Stored entries
________________________
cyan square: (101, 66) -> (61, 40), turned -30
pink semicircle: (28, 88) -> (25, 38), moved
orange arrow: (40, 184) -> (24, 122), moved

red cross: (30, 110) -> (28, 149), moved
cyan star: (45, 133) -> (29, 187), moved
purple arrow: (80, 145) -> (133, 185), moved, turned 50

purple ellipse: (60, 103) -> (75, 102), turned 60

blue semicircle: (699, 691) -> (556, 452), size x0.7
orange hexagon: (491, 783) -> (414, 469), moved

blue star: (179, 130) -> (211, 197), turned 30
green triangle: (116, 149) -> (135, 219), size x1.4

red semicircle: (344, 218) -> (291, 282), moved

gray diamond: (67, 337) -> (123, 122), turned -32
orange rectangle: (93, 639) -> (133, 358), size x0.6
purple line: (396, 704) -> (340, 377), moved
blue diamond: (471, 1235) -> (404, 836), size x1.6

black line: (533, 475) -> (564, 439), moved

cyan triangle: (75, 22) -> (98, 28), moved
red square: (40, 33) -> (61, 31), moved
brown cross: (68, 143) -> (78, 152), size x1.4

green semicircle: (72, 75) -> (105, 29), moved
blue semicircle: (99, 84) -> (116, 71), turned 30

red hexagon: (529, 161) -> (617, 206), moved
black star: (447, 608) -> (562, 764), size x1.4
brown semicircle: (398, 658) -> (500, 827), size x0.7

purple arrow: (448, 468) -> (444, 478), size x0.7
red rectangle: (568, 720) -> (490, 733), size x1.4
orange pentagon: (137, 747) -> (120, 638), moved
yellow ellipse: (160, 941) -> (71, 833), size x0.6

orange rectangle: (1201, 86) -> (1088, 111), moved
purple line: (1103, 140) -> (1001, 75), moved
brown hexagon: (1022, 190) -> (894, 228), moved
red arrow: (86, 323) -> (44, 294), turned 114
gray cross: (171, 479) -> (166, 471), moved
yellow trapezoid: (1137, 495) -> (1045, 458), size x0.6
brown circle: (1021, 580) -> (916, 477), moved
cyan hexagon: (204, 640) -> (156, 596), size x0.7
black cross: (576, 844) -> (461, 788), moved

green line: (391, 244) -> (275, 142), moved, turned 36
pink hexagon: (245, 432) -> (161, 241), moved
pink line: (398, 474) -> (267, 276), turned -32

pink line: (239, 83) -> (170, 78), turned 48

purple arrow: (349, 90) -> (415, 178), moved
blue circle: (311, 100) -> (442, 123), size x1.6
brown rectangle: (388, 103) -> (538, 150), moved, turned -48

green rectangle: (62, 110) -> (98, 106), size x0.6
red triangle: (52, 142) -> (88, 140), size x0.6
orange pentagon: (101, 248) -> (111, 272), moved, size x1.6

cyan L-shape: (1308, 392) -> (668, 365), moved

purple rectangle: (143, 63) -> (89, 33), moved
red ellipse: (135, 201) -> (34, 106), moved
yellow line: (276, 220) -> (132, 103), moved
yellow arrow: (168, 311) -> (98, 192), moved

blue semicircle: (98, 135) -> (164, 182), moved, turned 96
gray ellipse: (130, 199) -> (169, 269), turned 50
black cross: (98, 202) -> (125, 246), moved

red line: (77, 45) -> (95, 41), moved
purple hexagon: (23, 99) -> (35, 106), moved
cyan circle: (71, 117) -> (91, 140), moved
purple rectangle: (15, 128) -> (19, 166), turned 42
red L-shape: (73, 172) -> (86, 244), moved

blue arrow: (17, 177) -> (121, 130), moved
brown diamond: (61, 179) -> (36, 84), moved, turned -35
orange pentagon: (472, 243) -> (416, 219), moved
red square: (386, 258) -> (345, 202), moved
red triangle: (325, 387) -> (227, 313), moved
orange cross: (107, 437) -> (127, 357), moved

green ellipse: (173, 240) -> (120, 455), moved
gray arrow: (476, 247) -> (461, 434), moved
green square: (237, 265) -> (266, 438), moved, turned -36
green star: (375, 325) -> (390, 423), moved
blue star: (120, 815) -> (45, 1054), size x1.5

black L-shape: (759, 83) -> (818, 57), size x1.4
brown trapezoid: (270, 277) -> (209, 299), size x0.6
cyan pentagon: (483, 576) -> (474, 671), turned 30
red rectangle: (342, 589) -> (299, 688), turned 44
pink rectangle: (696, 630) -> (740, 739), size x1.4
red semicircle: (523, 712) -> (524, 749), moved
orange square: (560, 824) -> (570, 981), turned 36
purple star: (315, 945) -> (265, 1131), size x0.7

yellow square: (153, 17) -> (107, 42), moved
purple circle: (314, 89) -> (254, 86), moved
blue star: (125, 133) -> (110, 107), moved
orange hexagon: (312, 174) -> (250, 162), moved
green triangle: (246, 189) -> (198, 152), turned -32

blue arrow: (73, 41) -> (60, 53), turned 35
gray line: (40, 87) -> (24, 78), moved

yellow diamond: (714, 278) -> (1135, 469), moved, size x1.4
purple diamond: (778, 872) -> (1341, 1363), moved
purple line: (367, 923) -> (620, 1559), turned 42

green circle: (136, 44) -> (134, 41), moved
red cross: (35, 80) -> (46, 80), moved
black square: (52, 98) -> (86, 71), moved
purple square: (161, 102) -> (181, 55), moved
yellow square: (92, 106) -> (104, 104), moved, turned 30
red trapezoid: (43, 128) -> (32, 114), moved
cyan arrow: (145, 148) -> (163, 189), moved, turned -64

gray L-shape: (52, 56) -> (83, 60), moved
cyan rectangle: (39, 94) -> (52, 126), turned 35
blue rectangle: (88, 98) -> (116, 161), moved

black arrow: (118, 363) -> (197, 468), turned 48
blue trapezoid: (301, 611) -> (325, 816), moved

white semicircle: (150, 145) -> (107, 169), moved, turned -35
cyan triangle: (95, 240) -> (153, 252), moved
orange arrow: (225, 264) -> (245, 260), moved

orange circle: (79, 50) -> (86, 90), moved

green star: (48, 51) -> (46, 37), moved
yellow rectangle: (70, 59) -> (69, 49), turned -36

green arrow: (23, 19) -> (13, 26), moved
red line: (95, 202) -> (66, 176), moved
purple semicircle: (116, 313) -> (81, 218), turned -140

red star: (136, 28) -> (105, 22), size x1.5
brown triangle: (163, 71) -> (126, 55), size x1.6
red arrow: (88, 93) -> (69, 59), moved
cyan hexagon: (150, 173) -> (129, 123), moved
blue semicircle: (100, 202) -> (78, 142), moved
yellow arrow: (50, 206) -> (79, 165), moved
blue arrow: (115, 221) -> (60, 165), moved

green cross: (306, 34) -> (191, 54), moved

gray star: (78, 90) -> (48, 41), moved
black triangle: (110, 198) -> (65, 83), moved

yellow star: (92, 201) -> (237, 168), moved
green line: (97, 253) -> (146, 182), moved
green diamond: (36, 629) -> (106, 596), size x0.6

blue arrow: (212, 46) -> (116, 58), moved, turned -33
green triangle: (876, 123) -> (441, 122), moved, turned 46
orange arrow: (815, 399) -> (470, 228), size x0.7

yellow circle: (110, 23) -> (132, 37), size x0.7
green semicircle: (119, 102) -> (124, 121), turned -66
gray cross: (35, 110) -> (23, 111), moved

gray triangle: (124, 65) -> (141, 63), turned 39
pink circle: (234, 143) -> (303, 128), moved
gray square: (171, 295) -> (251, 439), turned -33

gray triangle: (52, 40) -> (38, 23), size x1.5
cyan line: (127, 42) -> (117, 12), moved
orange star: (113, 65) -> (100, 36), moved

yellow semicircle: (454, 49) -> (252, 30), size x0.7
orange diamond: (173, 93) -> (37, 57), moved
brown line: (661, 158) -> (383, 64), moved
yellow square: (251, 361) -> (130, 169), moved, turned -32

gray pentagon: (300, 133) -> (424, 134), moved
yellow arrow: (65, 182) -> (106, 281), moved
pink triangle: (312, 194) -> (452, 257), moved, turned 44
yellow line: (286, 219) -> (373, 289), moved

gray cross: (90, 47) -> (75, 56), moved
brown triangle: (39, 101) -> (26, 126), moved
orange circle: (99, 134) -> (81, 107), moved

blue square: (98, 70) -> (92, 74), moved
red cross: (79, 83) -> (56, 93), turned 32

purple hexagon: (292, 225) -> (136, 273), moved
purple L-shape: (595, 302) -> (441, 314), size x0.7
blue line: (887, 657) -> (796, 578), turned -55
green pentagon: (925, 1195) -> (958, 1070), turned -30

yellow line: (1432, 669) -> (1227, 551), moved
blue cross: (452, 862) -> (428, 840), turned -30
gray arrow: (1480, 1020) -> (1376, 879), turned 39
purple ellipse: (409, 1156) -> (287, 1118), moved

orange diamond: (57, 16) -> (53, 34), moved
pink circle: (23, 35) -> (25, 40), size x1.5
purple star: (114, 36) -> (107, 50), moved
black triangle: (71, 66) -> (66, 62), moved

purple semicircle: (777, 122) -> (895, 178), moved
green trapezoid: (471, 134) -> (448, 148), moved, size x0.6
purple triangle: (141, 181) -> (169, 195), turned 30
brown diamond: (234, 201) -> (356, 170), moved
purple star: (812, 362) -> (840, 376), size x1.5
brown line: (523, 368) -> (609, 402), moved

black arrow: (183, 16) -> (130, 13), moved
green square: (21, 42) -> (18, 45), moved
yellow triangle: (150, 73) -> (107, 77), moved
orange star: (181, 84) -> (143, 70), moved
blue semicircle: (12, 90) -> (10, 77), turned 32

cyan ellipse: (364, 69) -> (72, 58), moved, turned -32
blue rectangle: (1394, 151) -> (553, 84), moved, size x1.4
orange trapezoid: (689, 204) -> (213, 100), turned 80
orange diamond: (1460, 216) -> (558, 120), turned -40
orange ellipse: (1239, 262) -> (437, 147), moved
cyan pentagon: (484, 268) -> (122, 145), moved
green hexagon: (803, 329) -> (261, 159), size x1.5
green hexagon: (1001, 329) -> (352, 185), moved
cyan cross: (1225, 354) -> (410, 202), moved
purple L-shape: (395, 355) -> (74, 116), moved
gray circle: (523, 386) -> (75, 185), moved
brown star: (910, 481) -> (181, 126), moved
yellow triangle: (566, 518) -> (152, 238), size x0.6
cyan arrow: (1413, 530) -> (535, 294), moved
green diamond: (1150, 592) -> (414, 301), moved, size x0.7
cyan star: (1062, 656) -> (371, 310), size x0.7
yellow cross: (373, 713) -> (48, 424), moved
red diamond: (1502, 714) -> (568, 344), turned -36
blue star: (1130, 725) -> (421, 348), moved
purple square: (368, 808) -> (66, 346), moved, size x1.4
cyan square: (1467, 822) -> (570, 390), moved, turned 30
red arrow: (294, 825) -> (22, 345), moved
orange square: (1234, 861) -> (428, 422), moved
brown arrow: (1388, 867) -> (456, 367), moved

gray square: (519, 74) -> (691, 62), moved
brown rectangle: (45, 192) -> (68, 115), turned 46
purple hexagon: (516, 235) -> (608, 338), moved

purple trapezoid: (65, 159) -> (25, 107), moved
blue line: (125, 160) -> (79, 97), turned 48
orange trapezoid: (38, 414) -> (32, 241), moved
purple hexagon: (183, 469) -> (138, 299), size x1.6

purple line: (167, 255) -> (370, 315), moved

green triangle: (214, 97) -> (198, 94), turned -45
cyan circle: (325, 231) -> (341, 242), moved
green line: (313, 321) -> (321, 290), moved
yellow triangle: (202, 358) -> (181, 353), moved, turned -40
________________________
Please restate, word for word, the lines of the entries that run from the first line through the one holding "blue semicircle: (699, 691)", and add nothing.

cyan square: (101, 66) -> (61, 40), turned -30
pink semicircle: (28, 88) -> (25, 38), moved
orange arrow: (40, 184) -> (24, 122), moved

red cross: (30, 110) -> (28, 149), moved
cyan star: (45, 133) -> (29, 187), moved
purple arrow: (80, 145) -> (133, 185), moved, turned 50

purple ellipse: (60, 103) -> (75, 102), turned 60

blue semicircle: (699, 691) -> (556, 452), size x0.7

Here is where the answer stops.